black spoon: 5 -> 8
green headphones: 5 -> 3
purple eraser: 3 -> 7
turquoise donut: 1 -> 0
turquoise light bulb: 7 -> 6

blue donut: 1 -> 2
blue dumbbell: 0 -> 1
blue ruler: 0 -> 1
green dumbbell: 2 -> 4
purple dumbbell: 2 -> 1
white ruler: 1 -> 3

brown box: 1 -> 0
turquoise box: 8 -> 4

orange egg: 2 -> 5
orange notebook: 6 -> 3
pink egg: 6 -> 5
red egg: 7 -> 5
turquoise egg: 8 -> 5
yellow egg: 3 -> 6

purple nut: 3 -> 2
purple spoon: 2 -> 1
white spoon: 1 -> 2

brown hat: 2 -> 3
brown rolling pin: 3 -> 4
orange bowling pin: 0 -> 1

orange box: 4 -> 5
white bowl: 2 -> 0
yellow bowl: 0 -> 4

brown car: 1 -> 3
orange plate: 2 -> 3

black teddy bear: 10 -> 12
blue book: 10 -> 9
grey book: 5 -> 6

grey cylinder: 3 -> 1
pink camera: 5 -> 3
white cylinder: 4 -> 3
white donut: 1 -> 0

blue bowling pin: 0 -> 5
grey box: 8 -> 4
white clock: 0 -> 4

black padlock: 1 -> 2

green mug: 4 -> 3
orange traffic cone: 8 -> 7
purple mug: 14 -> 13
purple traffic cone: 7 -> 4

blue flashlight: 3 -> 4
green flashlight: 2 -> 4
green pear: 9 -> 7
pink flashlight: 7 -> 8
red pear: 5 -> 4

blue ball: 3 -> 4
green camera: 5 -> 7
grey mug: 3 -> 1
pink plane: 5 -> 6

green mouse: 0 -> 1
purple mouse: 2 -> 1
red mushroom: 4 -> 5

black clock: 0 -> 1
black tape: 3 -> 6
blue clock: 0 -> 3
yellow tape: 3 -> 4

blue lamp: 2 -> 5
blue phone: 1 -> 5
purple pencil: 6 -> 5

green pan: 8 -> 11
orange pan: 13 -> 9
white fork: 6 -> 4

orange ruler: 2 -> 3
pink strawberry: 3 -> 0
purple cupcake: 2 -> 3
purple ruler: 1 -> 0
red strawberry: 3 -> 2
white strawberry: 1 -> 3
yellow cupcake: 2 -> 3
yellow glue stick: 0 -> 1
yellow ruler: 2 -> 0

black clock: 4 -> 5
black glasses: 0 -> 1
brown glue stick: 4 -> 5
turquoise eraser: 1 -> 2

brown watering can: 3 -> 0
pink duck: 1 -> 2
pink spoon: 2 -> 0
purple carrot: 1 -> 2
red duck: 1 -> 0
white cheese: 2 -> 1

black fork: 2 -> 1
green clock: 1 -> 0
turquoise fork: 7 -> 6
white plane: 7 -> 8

• **Your instructions**
Where the data above reaches the line holding "purple dumbbell: 2 -> 1", begin printing, and stop after the line holding "orange ruler: 2 -> 3". Each line must be reproduced exactly, with nothing else added.

• **Exercise answer**
purple dumbbell: 2 -> 1
white ruler: 1 -> 3

brown box: 1 -> 0
turquoise box: 8 -> 4

orange egg: 2 -> 5
orange notebook: 6 -> 3
pink egg: 6 -> 5
red egg: 7 -> 5
turquoise egg: 8 -> 5
yellow egg: 3 -> 6

purple nut: 3 -> 2
purple spoon: 2 -> 1
white spoon: 1 -> 2

brown hat: 2 -> 3
brown rolling pin: 3 -> 4
orange bowling pin: 0 -> 1

orange box: 4 -> 5
white bowl: 2 -> 0
yellow bowl: 0 -> 4

brown car: 1 -> 3
orange plate: 2 -> 3

black teddy bear: 10 -> 12
blue book: 10 -> 9
grey book: 5 -> 6

grey cylinder: 3 -> 1
pink camera: 5 -> 3
white cylinder: 4 -> 3
white donut: 1 -> 0

blue bowling pin: 0 -> 5
grey box: 8 -> 4
white clock: 0 -> 4

black padlock: 1 -> 2

green mug: 4 -> 3
orange traffic cone: 8 -> 7
purple mug: 14 -> 13
purple traffic cone: 7 -> 4

blue flashlight: 3 -> 4
green flashlight: 2 -> 4
green pear: 9 -> 7
pink flashlight: 7 -> 8
red pear: 5 -> 4

blue ball: 3 -> 4
green camera: 5 -> 7
grey mug: 3 -> 1
pink plane: 5 -> 6

green mouse: 0 -> 1
purple mouse: 2 -> 1
red mushroom: 4 -> 5

black clock: 0 -> 1
black tape: 3 -> 6
blue clock: 0 -> 3
yellow tape: 3 -> 4

blue lamp: 2 -> 5
blue phone: 1 -> 5
purple pencil: 6 -> 5

green pan: 8 -> 11
orange pan: 13 -> 9
white fork: 6 -> 4

orange ruler: 2 -> 3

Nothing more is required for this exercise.